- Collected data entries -
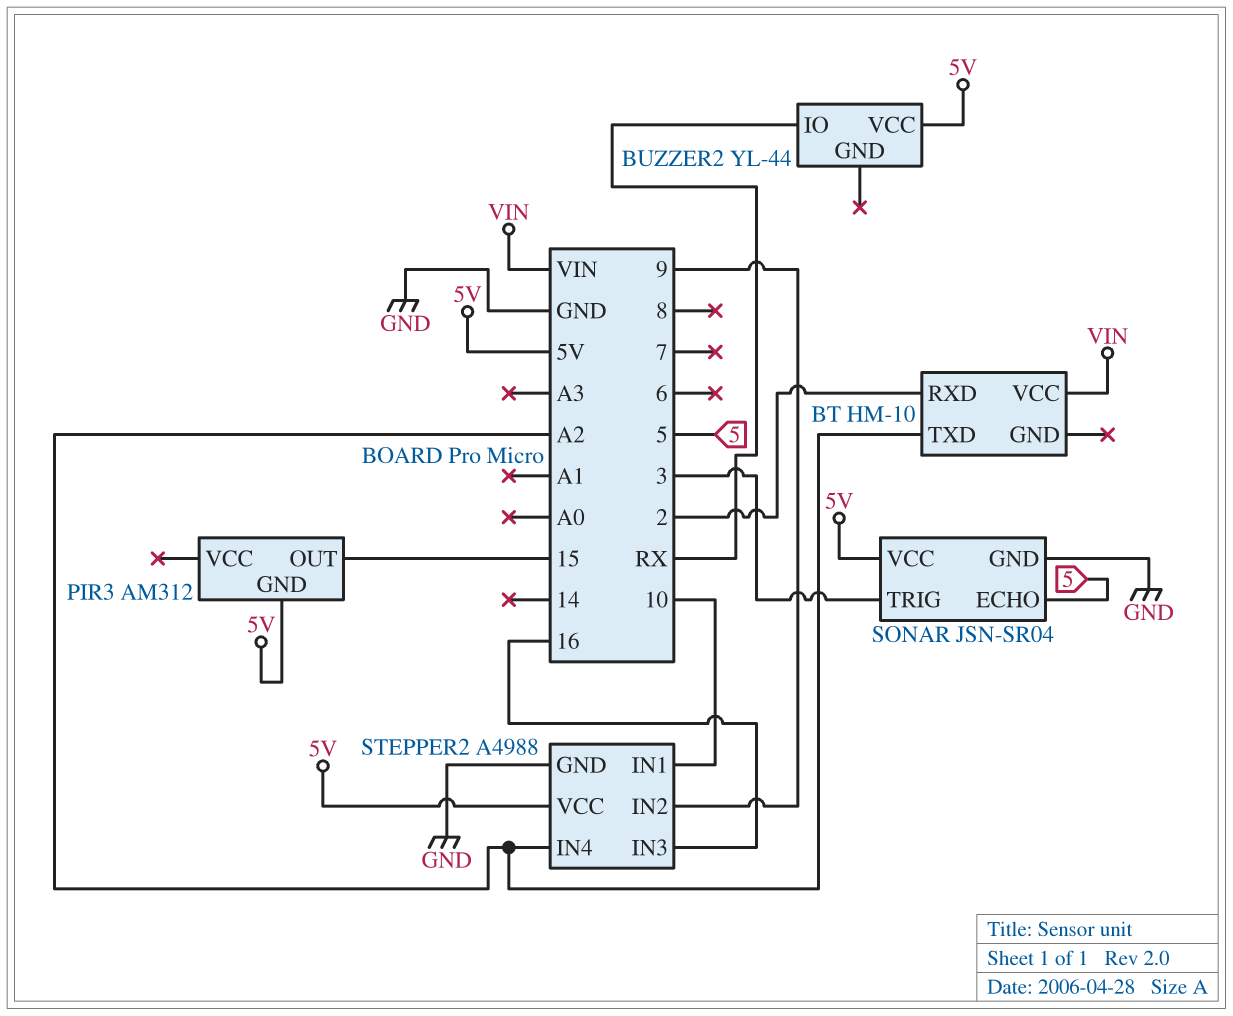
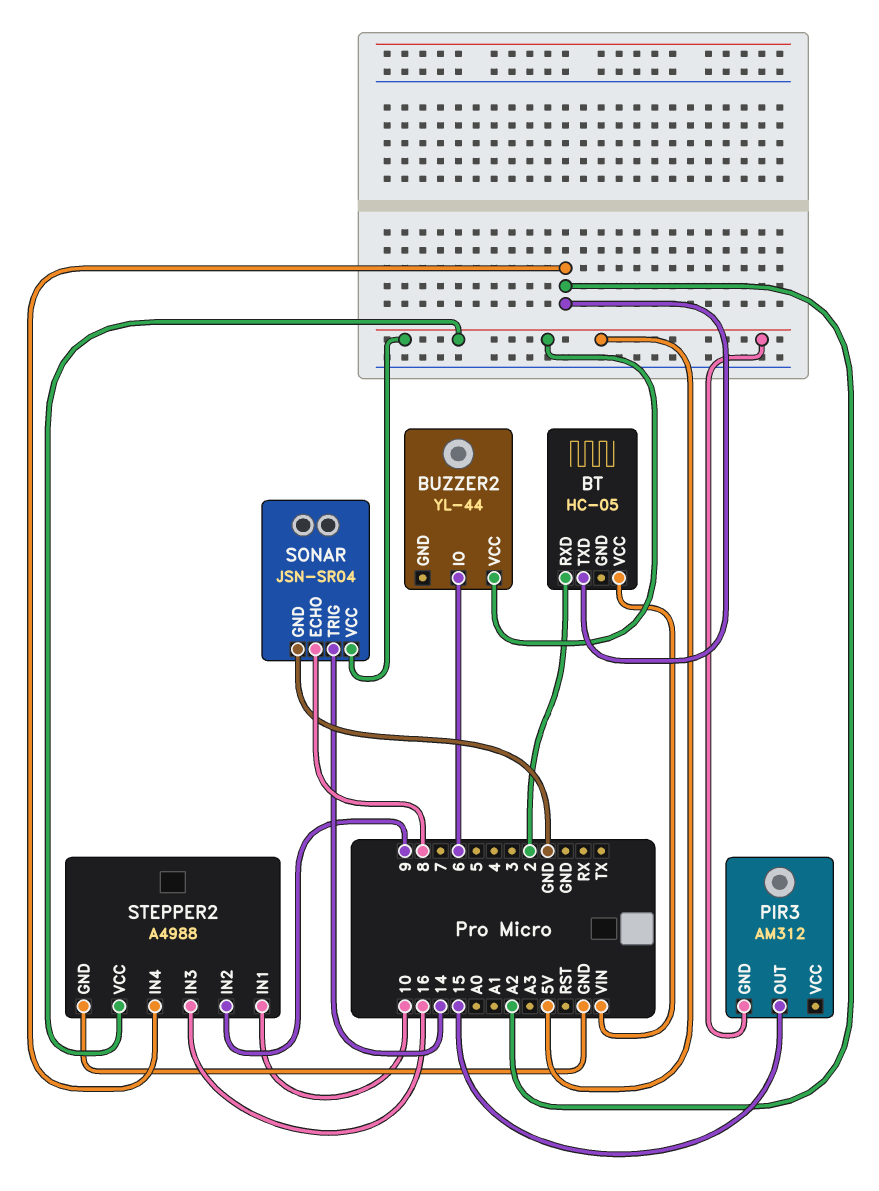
BT: HM-10 -> HC-05
BUZZER2 pin IO: RX -> 6
SONAR pin ECHO: 5 -> 8
SONAR pin TRIG: 3 -> 14

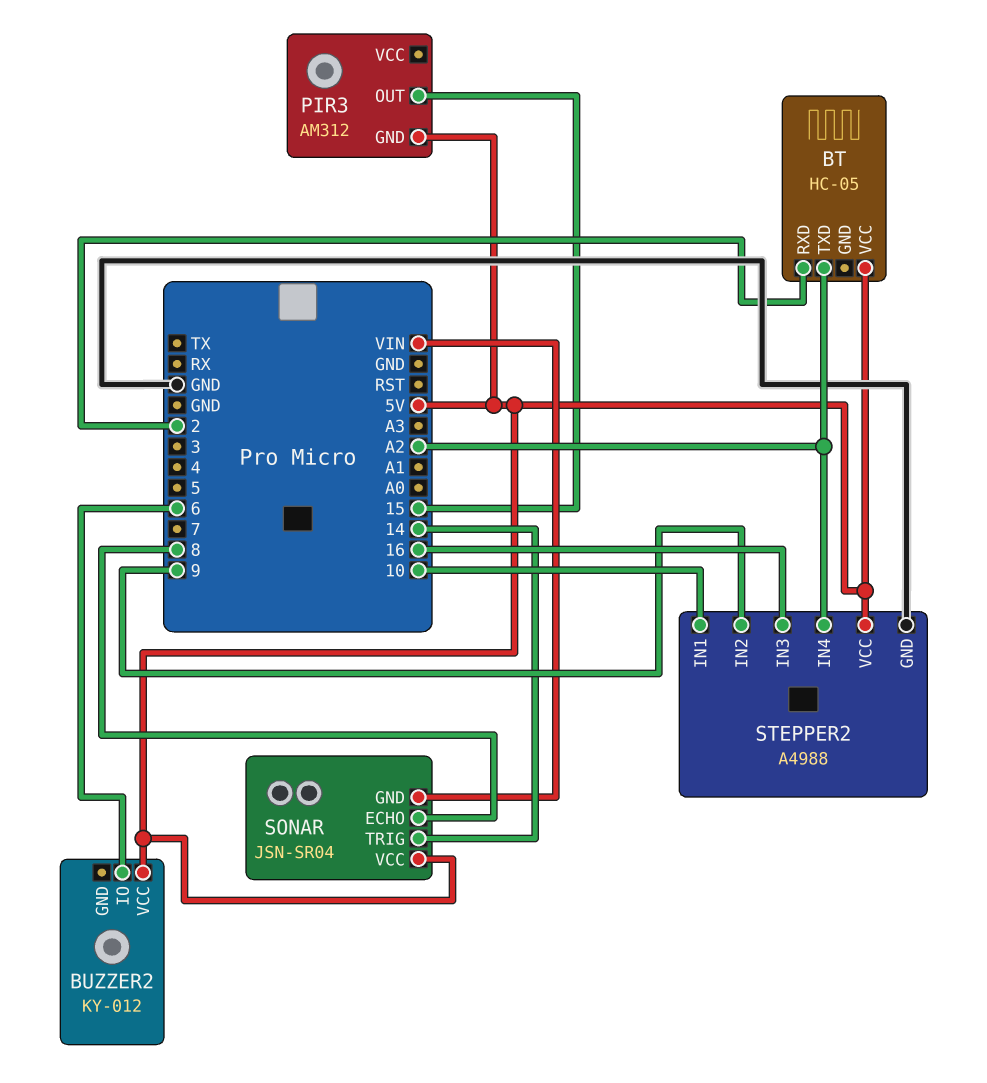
BT pin VCC: VIN -> 5V
BUZZER2: YL-44 -> KY-012
SONAR pin GND: GND -> VIN

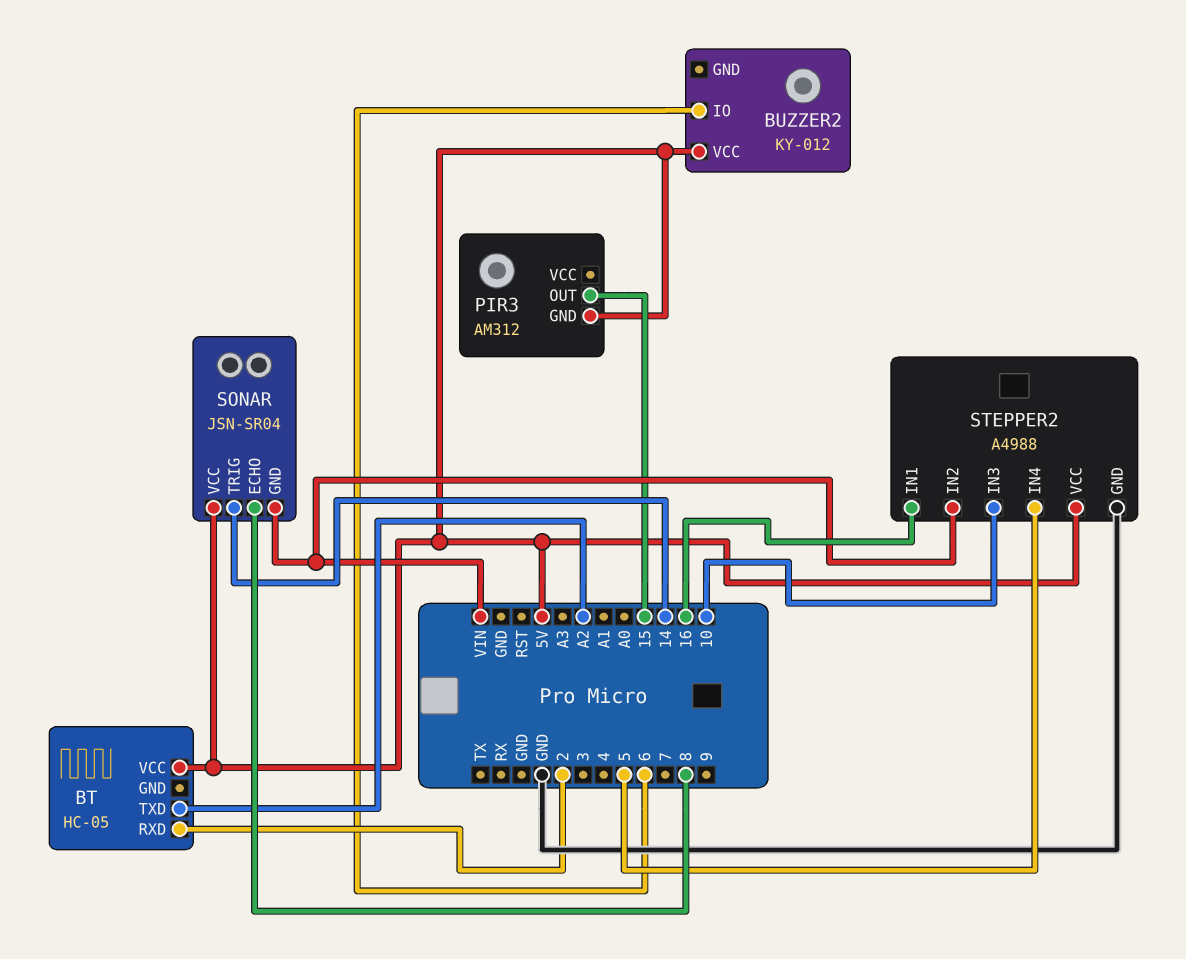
STEPPER2 pin IN1: 10 -> 16
STEPPER2 pin IN2: 9 -> VIN
STEPPER2 pin IN3: 16 -> 10
STEPPER2 pin IN4: A2 -> 5

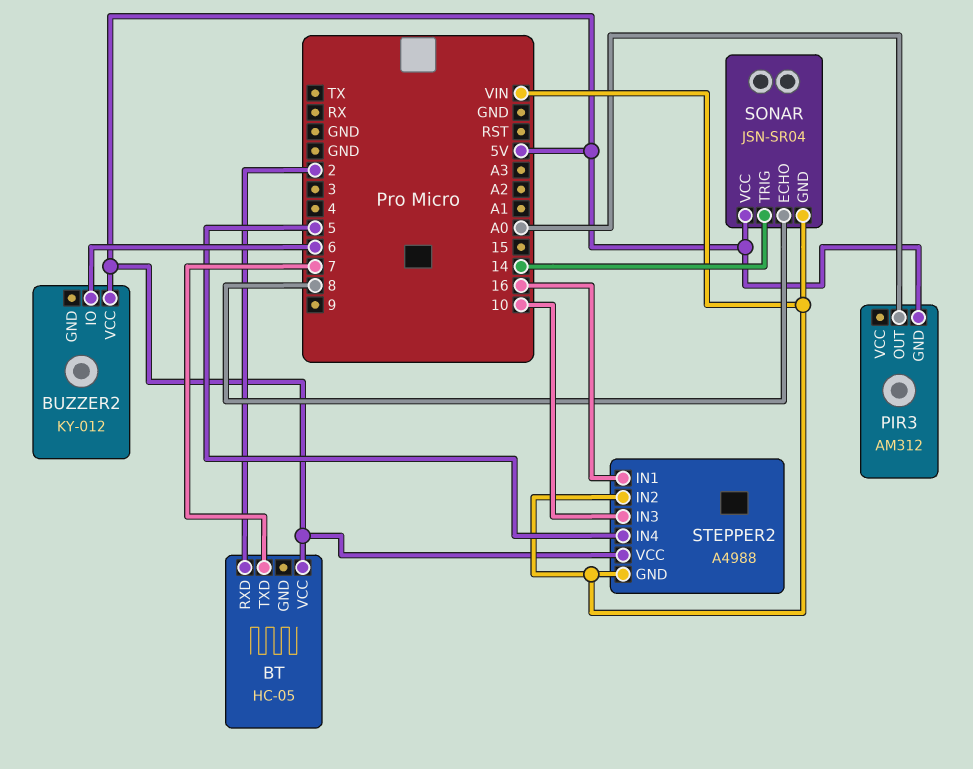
BT pin TXD: A2 -> 7
PIR3 pin OUT: 15 -> A0
STEPPER2 pin GND: GND -> VIN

- Exercise requirements -
Would you transcribe, exactly and only, the lines from the one that contains "SONAR pin GND: GND -> VIN" through the last line of the data above, without any pictures?

- Response to this task -
SONAR pin GND: GND -> VIN

STEPPER2 pin IN1: 10 -> 16
STEPPER2 pin IN2: 9 -> VIN
STEPPER2 pin IN3: 16 -> 10
STEPPER2 pin IN4: A2 -> 5

BT pin TXD: A2 -> 7
PIR3 pin OUT: 15 -> A0
STEPPER2 pin GND: GND -> VIN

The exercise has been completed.